### Data listing
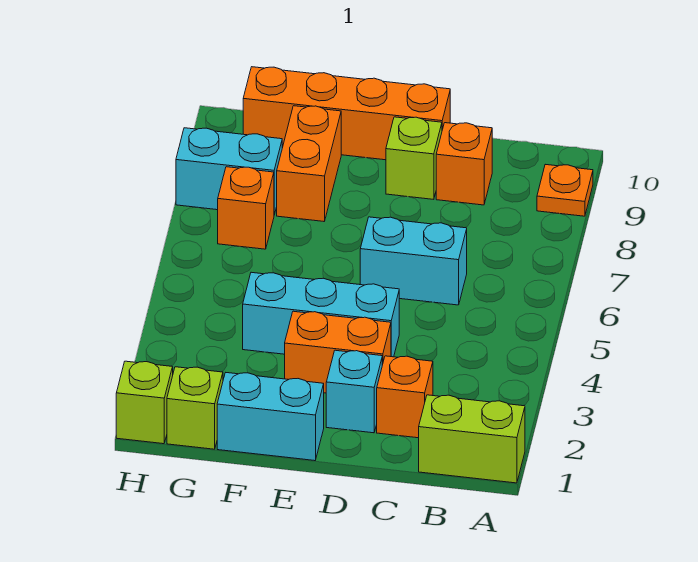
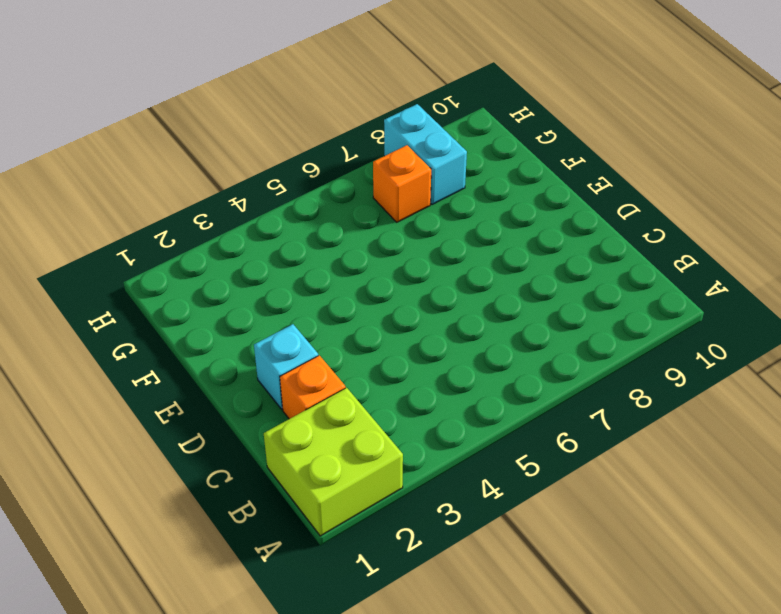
lime brick A1:B2 level 1 -> lime brick A1:B1 level 1
none -> orange plate A9 level 1
none -> cyan brick C6:D6 level 1
none -> orange brick C9 level 1

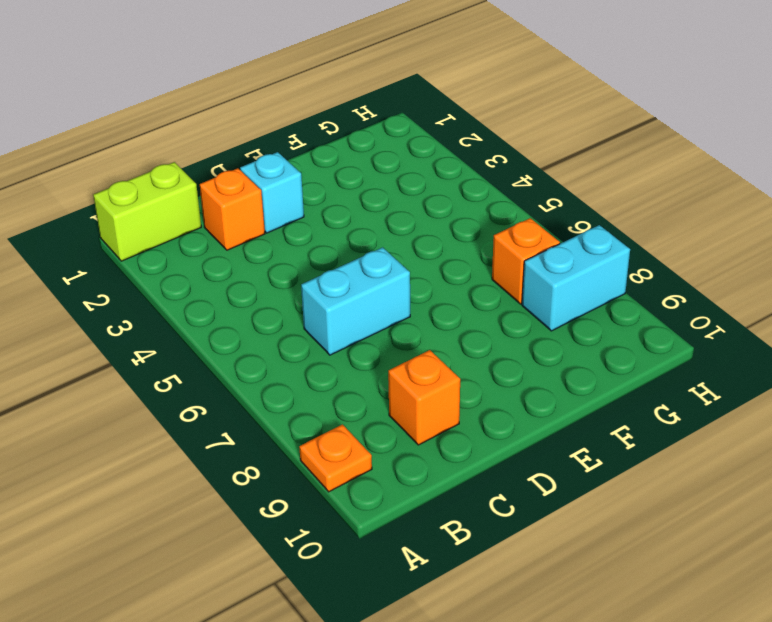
none -> orange brick D3:E3 level 1
none -> cyan brick D4:F4 level 1
none -> lime brick D9 level 1

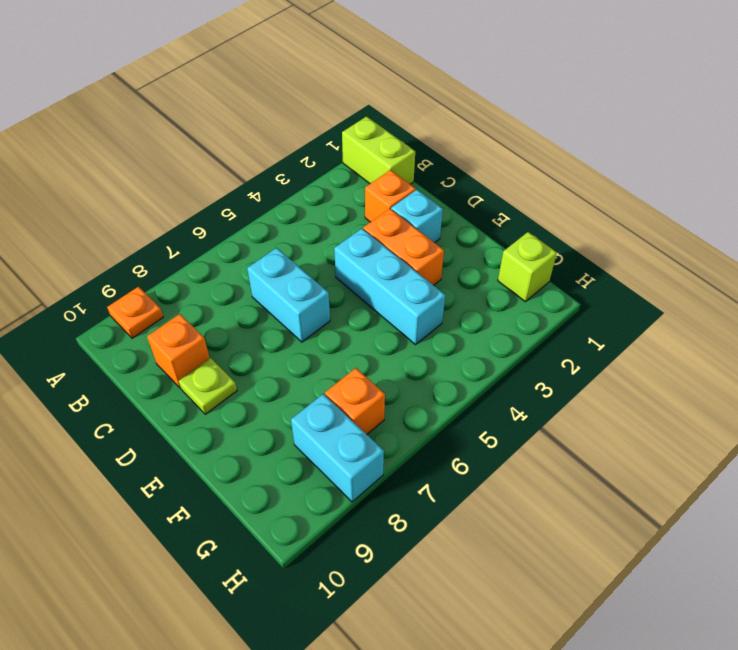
lime plate D9 level 1 -> lime brick D9 level 1
none -> orange brick D10:G10 level 1
none -> cyan brick E1:F1 level 1
none -> orange brick F8:F9 level 1

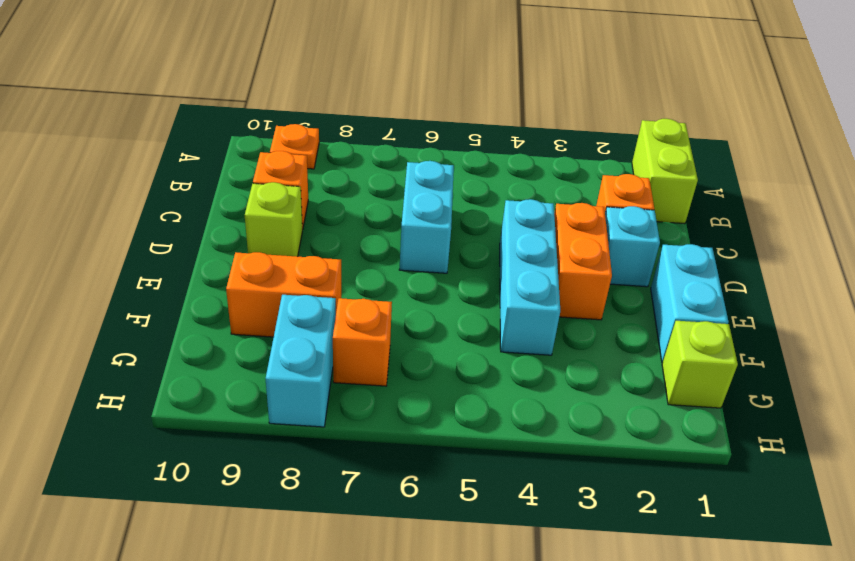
none -> orange brick D10:G10 level 1
none -> lime brick H1 level 1

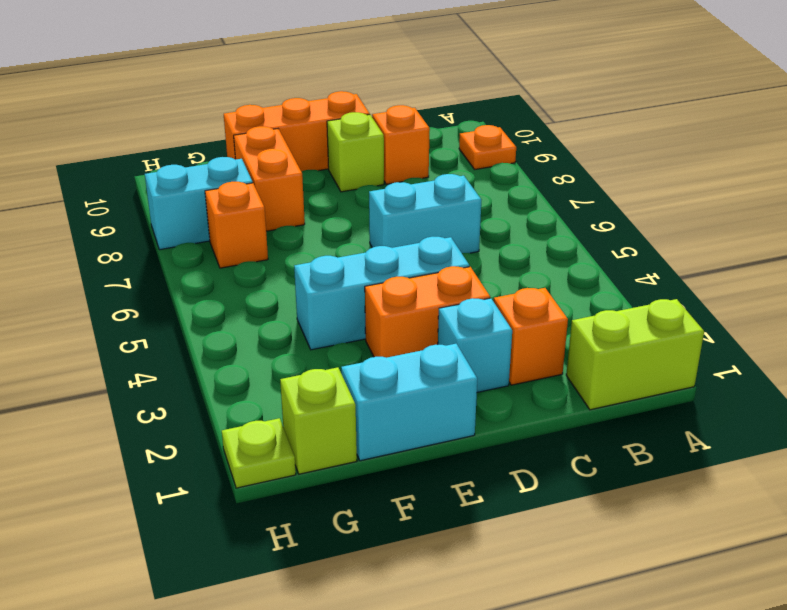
orange brick D10:F10 level 1 -> orange brick D10:G10 level 1
lime plate H1 level 1 -> lime brick H1 level 1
######
Report each line of the listing above that uses the word "cyan".

◆ **Output for this exercise**:
none -> cyan brick C6:D6 level 1
none -> cyan brick D4:F4 level 1
none -> cyan brick E1:F1 level 1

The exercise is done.